• _EXERCISE REQUIREMENTS_: Once the line with "JOY3 pin VRY: A4 -> A1" has been located in the records below, set down that line and all subsequent lines exactly, omitting the pictures.

Before and after images:
════════════════
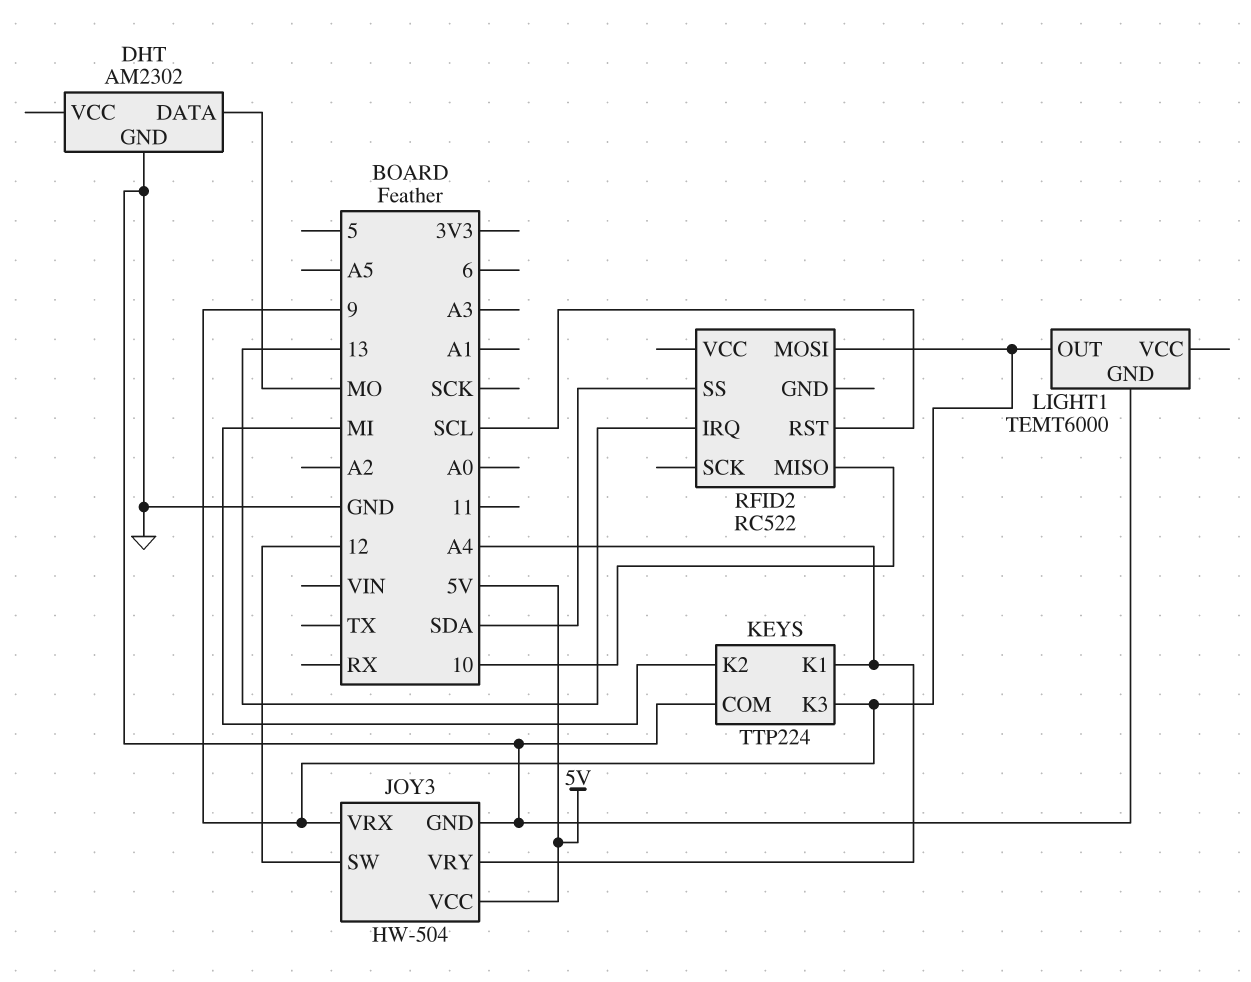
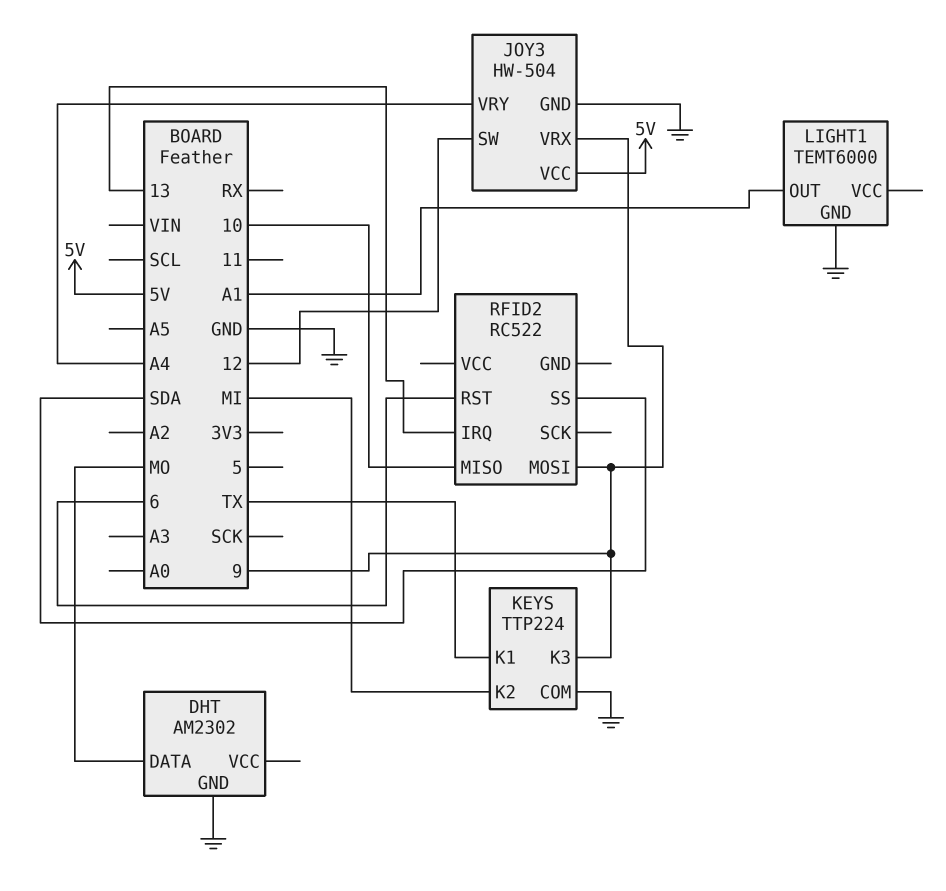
KEYS pin K1: A4 -> TX
LIGHT1 pin OUT: 9 -> A1
RFID2 pin RST: SCL -> 6

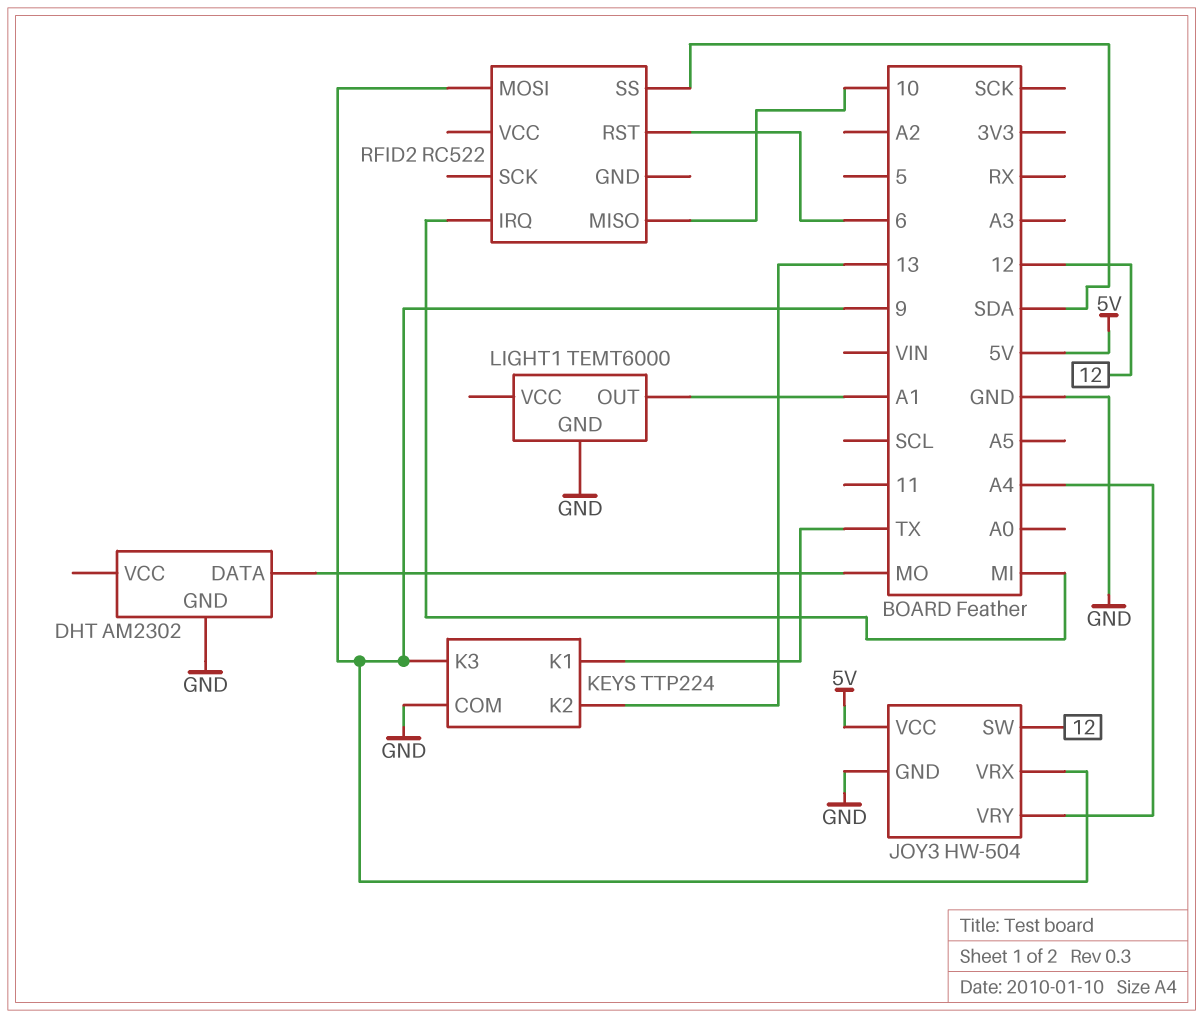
KEYS pin K2: MI -> 13
RFID2 pin IRQ: 13 -> MI

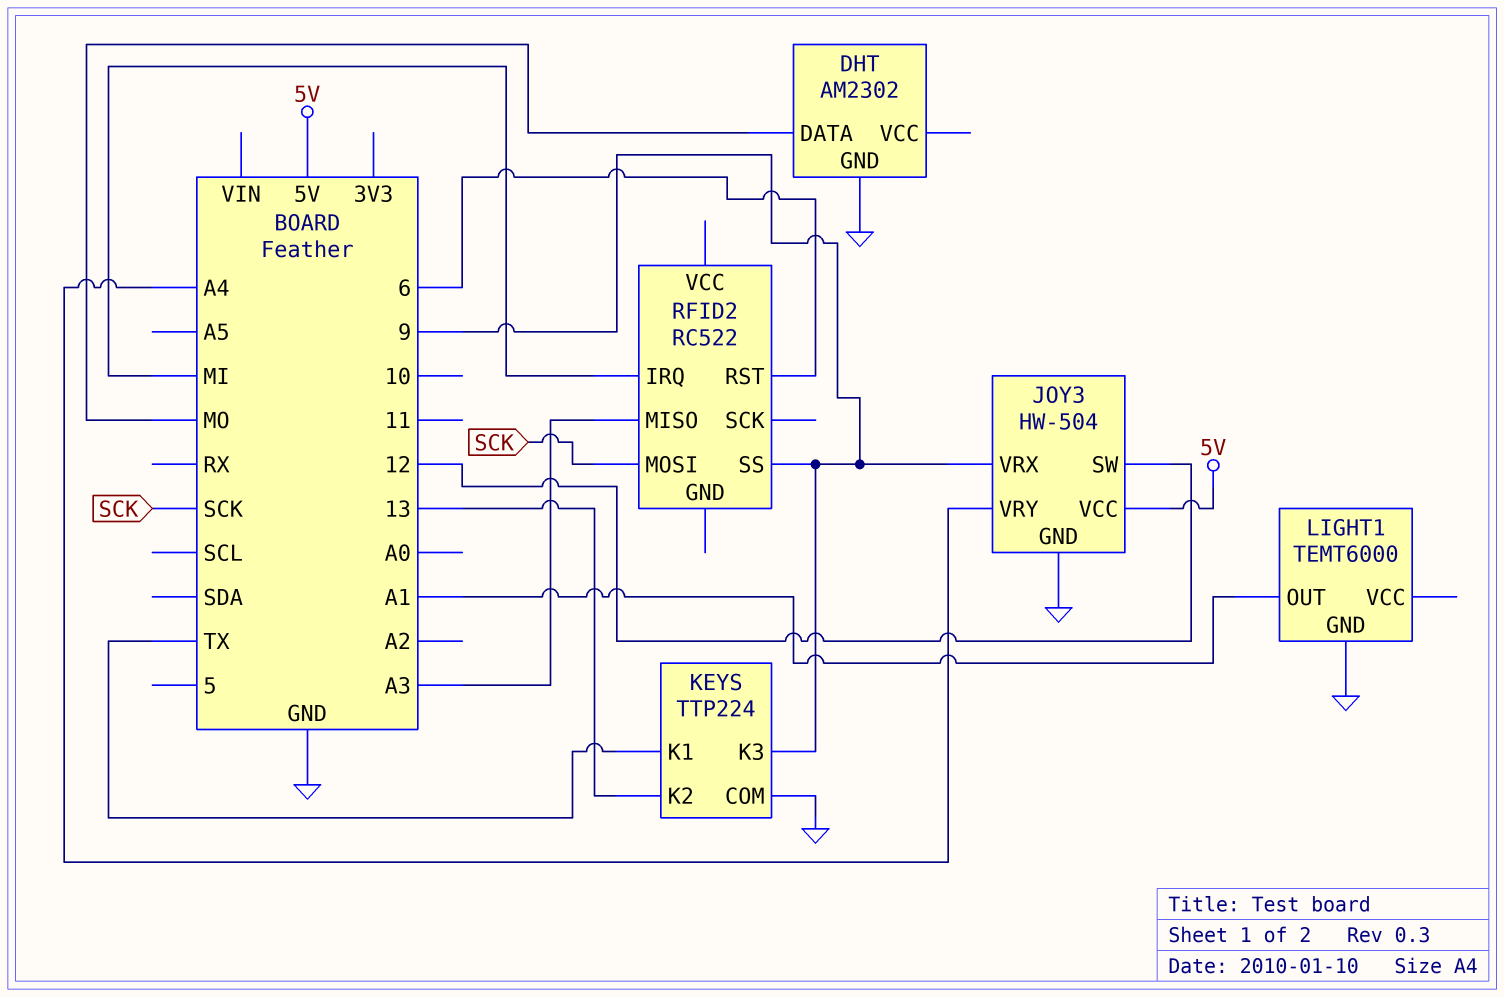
RFID2 pin MISO: 10 -> A3
RFID2 pin MOSI: 9 -> SCK
RFID2 pin SS: SDA -> 9

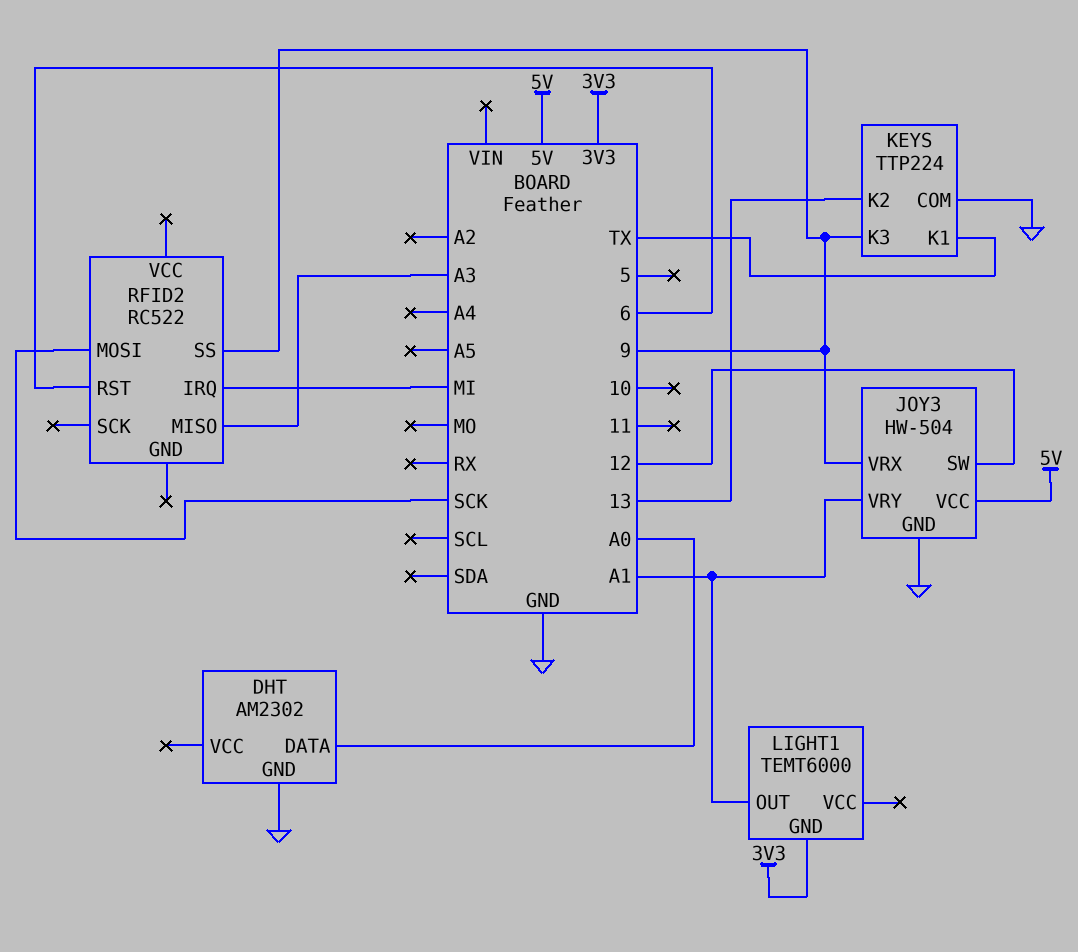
DHT pin DATA: MO -> A0
JOY3 pin VRY: A4 -> A1
LIGHT1 pin GND: GND -> 3V3

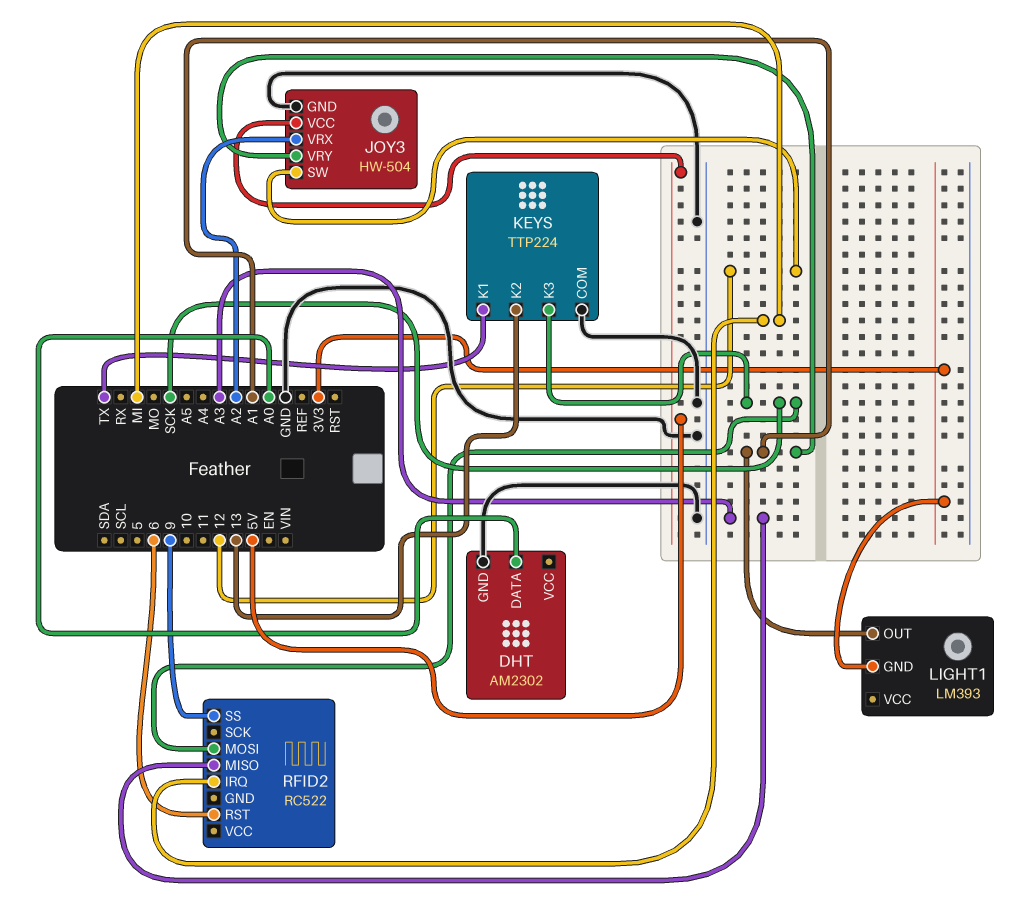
JOY3 pin VRX: 9 -> A2
KEYS pin K3: 9 -> SCK
LIGHT1: TEMT6000 -> LM393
════════════════
• _SOLUTION FOR THIS PROBLEM_:
JOY3 pin VRY: A4 -> A1
LIGHT1 pin GND: GND -> 3V3

JOY3 pin VRX: 9 -> A2
KEYS pin K3: 9 -> SCK
LIGHT1: TEMT6000 -> LM393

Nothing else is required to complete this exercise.